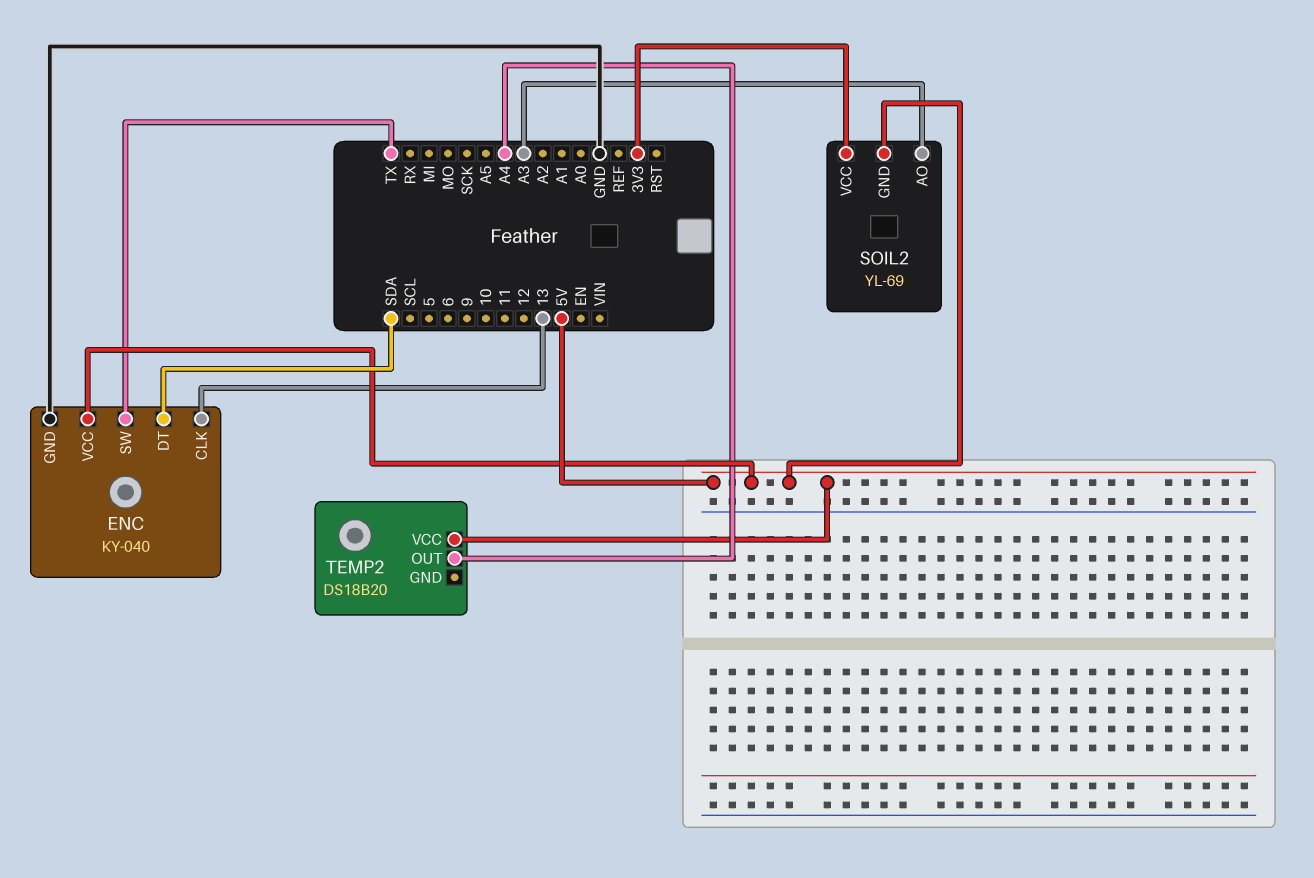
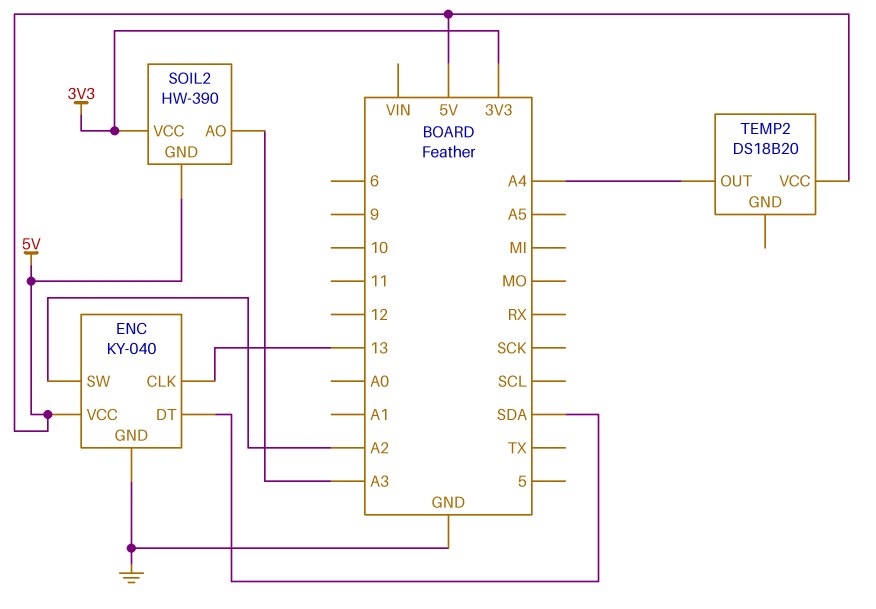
ENC pin SW: TX -> A2
SOIL2: YL-69 -> HW-390

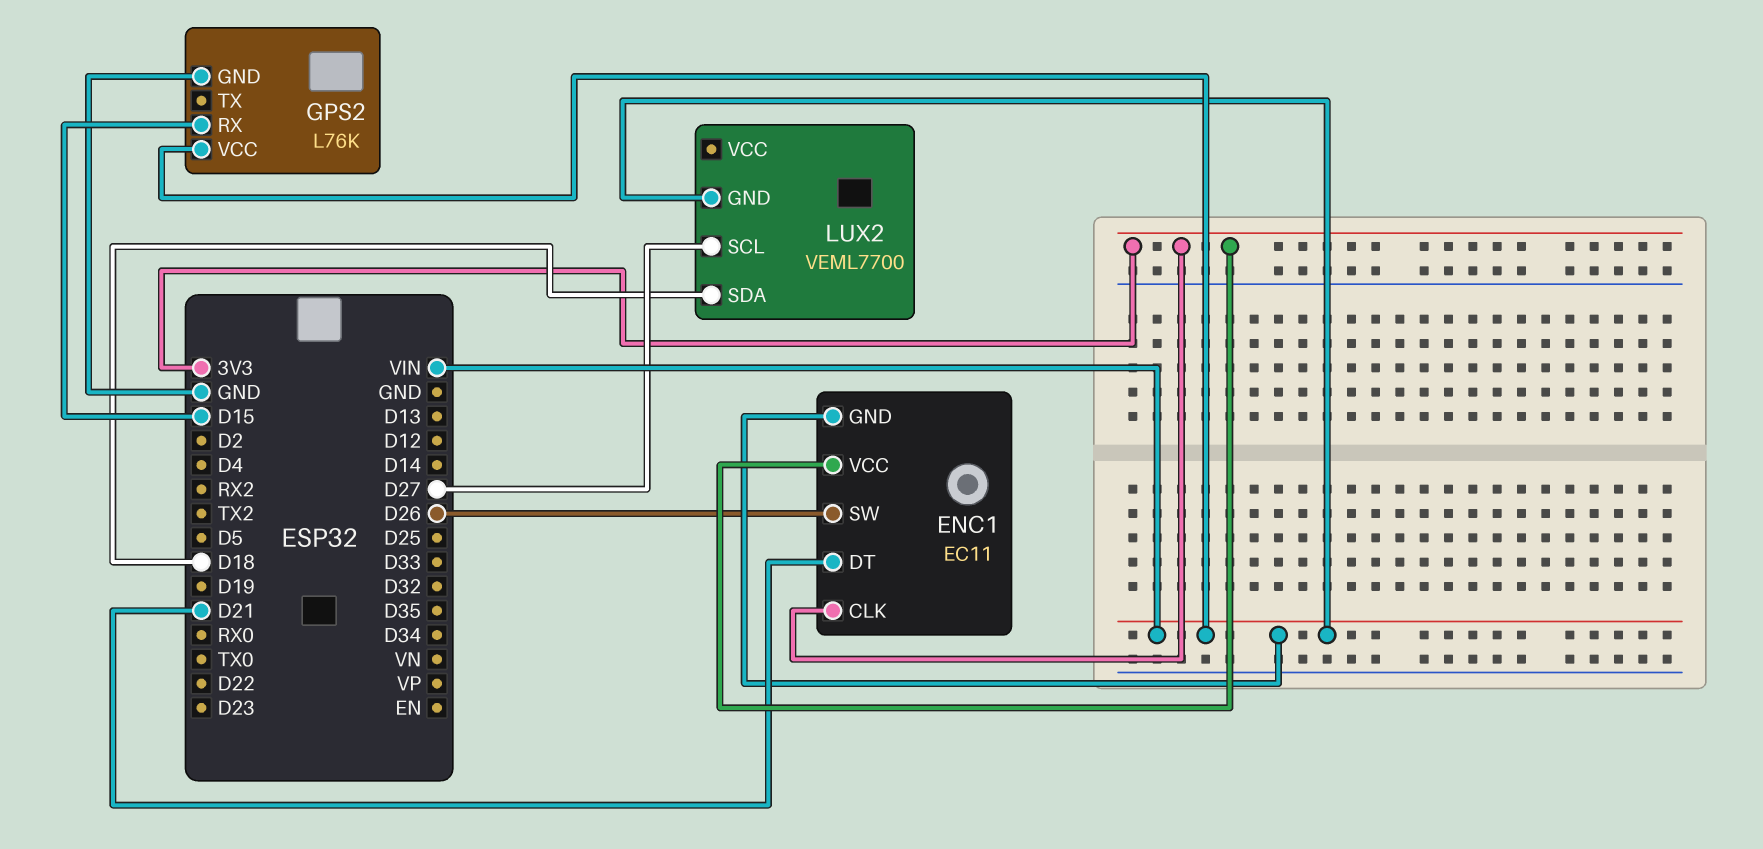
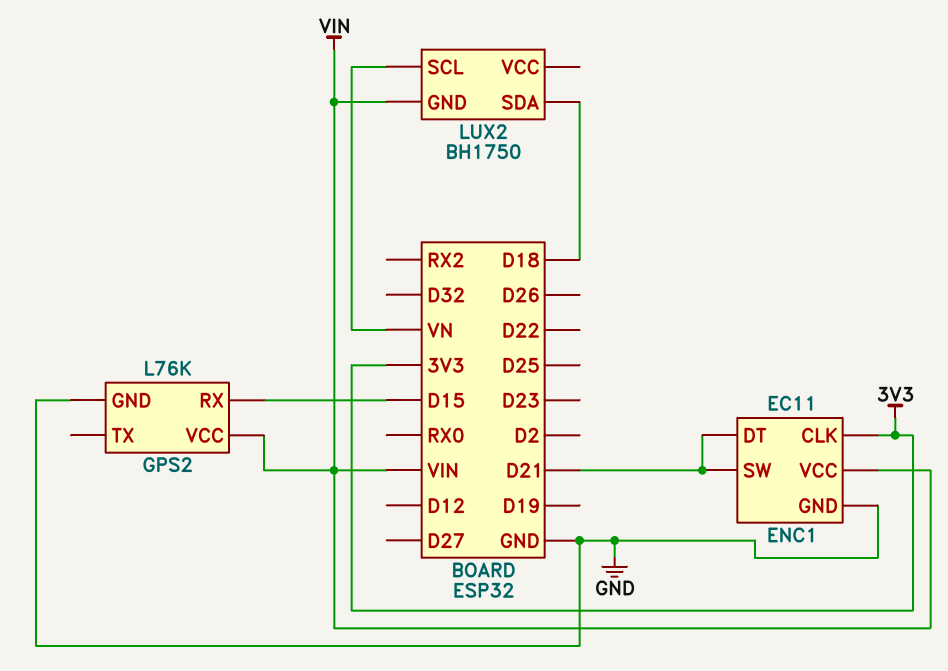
ENC1 pin GND: VIN -> GND
ENC1 pin SW: D26 -> D21
ENC1 pin VCC: 3V3 -> VIN
LUX2: VEML7700 -> BH1750
LUX2 pin SCL: D27 -> VN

- Work order:
Print the entire listing above verbatim. No picture should be included.

- Completed exercise:
ENC pin SW: TX -> A2
SOIL2: YL-69 -> HW-390

ENC1 pin GND: VIN -> GND
ENC1 pin SW: D26 -> D21
ENC1 pin VCC: 3V3 -> VIN
LUX2: VEML7700 -> BH1750
LUX2 pin SCL: D27 -> VN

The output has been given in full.